Stored items
>>>

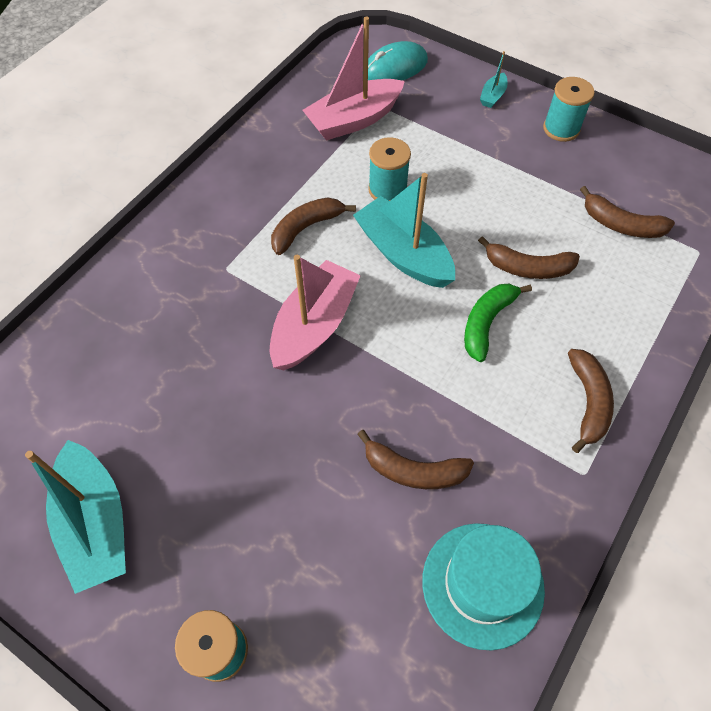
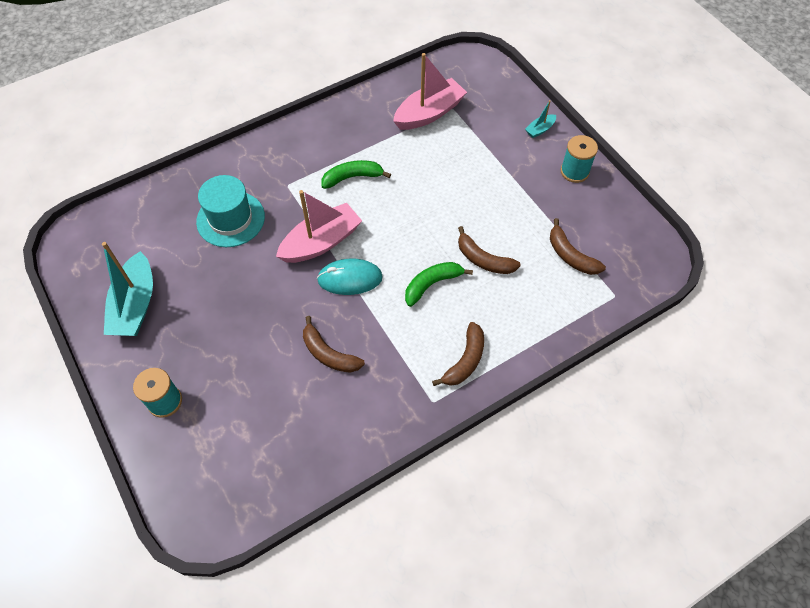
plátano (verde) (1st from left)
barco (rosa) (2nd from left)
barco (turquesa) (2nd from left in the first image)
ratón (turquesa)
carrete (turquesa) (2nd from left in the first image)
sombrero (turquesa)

<<<

§ **TO DO**
Repeat, exactly and in full, every entry in the data, but not the pictures.

§ **ANSWER SECTION**
plátano (verde) (1st from left)
barco (rosa) (2nd from left)
barco (turquesa) (2nd from left in the first image)
ratón (turquesa)
carrete (turquesa) (2nd from left in the first image)
sombrero (turquesa)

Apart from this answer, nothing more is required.